■ Problem requirements:
Before writing anything, find the line that contains "arrosoir [orange] 596,87,660,151", then retype the entries below exactly from their first line through that one, without pictures.

■ Given data:
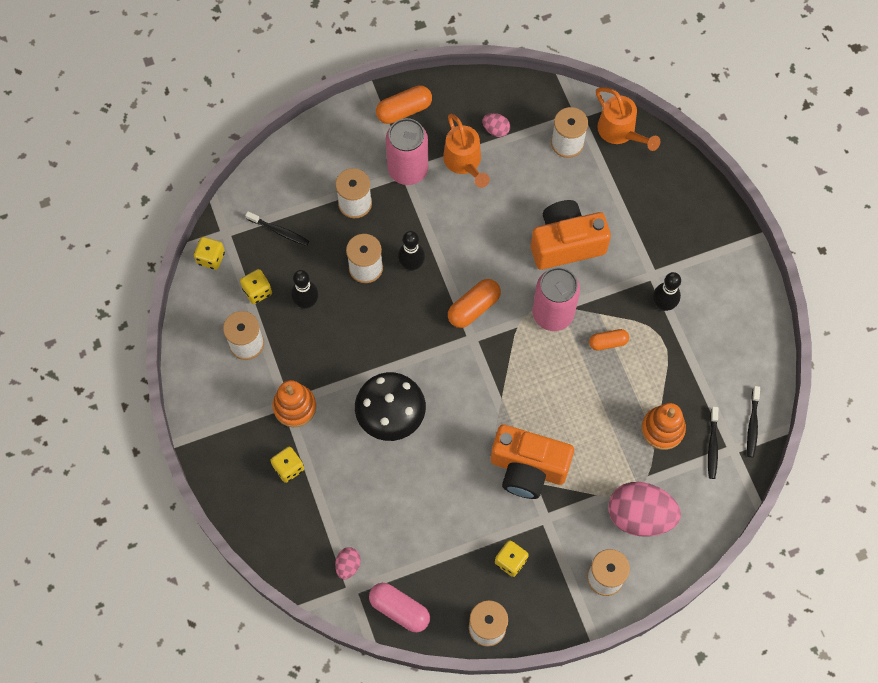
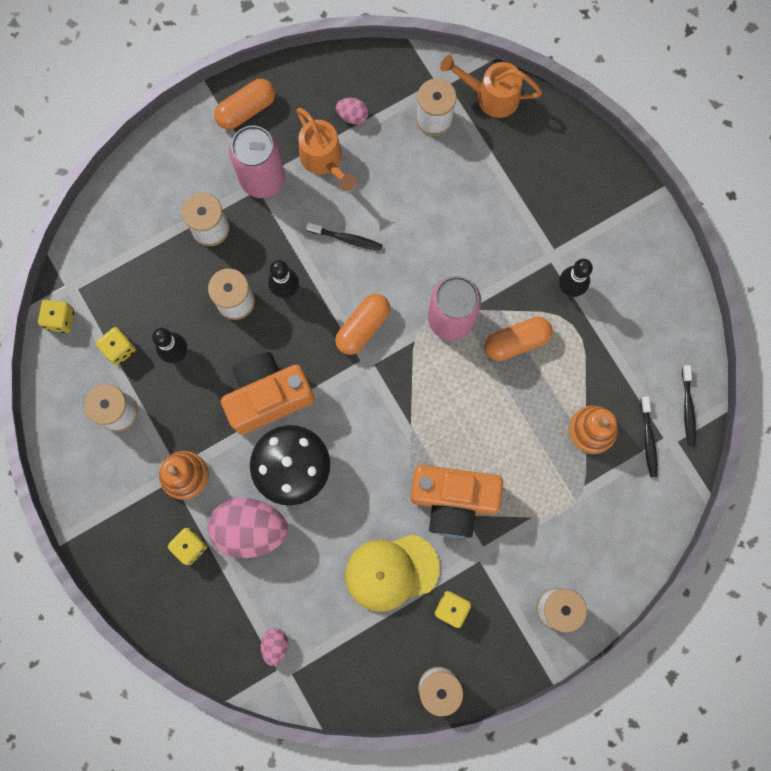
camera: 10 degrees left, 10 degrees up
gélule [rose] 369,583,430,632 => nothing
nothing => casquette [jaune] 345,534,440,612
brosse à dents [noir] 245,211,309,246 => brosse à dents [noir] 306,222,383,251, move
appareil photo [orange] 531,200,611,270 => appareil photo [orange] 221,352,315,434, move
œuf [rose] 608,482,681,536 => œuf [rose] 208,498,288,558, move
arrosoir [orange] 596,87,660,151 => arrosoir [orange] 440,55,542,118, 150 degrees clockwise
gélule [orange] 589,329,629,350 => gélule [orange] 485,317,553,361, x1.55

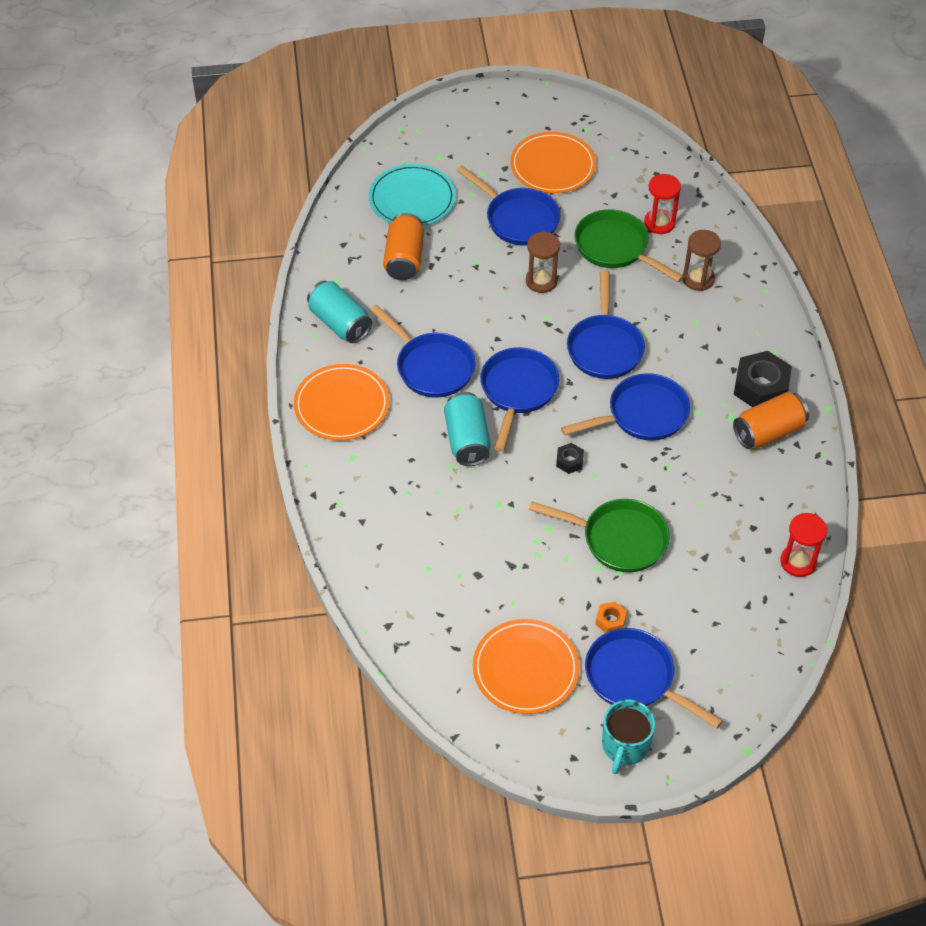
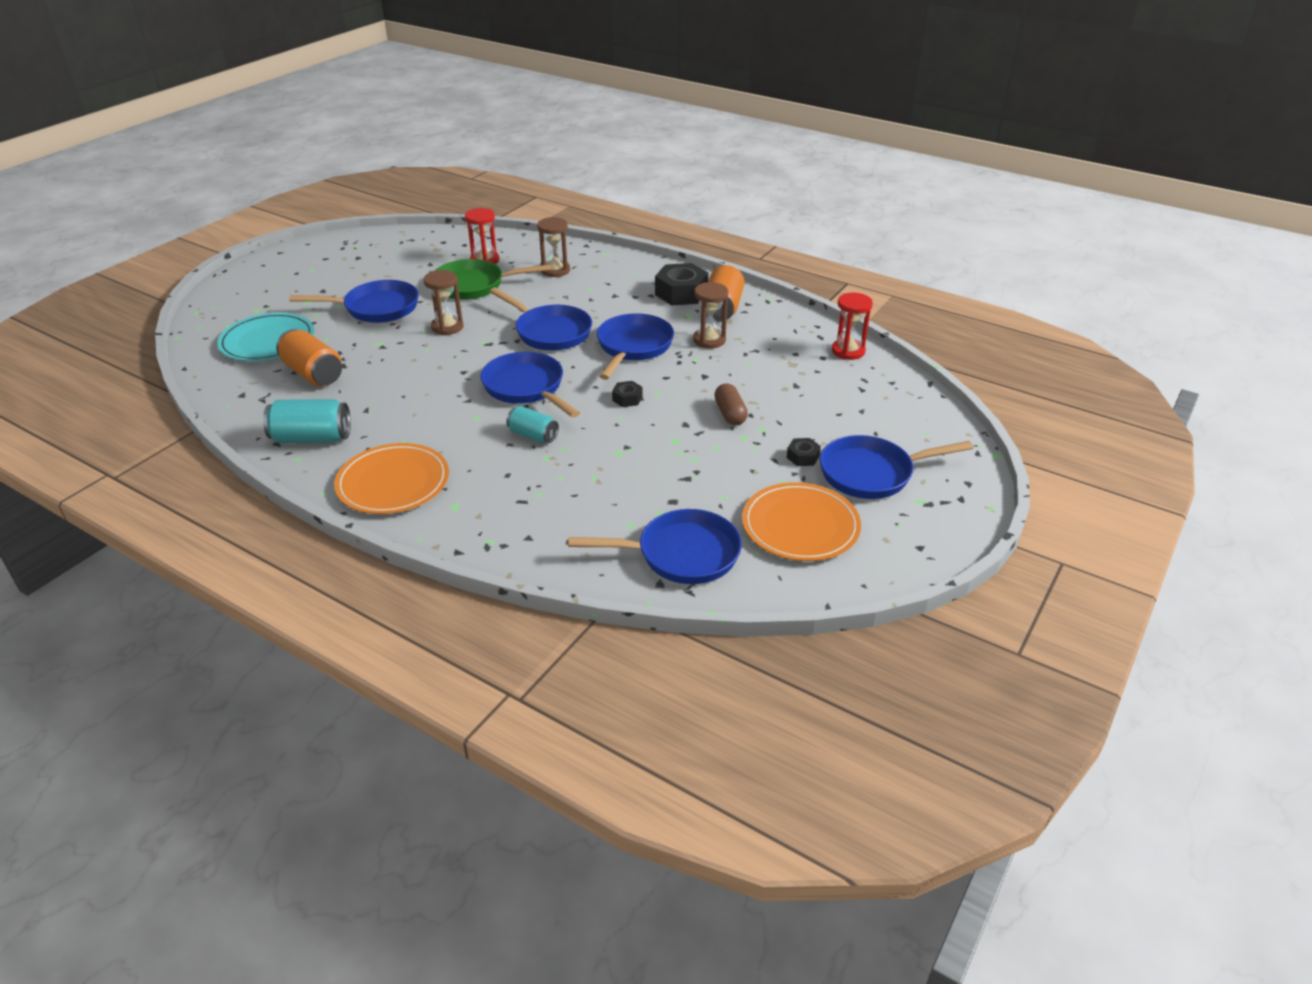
camera: 50 degrees left, 15 degrees down
assiette [orange] 510,132,596,193 => nothing
tasse [turquoise] 602,700,655,774 => nothing
nothing => sablier [marron] 693,282,728,349
poêle [bleu] 370,305,476,398 => poêle [bleu] 568,509,742,584, move
poêle [vert] 529,499,670,572 => gélule [marron] 714,383,748,425
écrou [orange] 595,601,627,633 => écrou [noir] 787,438,821,466
canette [turquoise] 444,392,491,466 => canette [turquoise] 506,406,559,443, x0.64

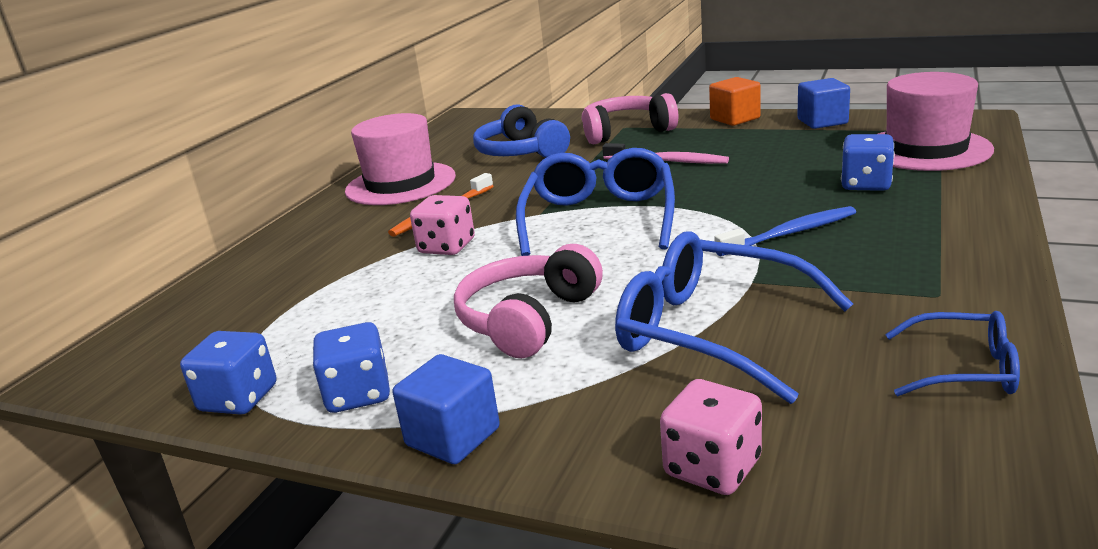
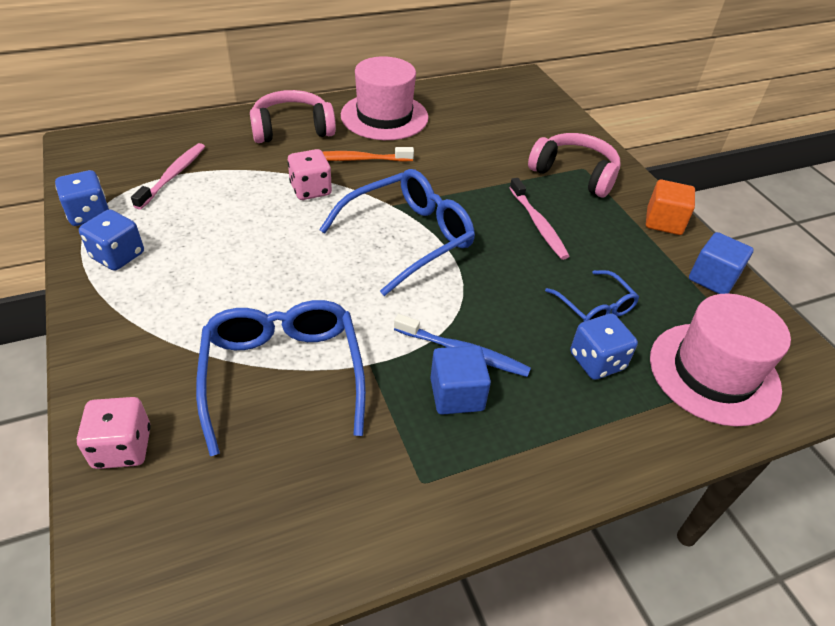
camera: 40 degrees right, 20 degrees up
casque audio [bleu] 473,104,570,158 => nothing
nothing => brosse à dents [rose] 131,143,205,210
cube [bleu] 392,354,500,464 => cube [bleu] 430,345,491,415, move
casque audio [rose] 454,244,603,358 => casque audio [rose] 250,90,336,143, move
lunettes [bleu] 885,311,1020,396 => lunettes [bleu] 545,270,639,322, move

■ Answer box:
camera: 10 degrees left, 10 degrees up
gélule [rose] 369,583,430,632 => nothing
nothing => casquette [jaune] 345,534,440,612
brosse à dents [noir] 245,211,309,246 => brosse à dents [noir] 306,222,383,251, move
appareil photo [orange] 531,200,611,270 => appareil photo [orange] 221,352,315,434, move
œuf [rose] 608,482,681,536 => œuf [rose] 208,498,288,558, move
arrosoir [orange] 596,87,660,151 => arrosoir [orange] 440,55,542,118, 150 degrees clockwise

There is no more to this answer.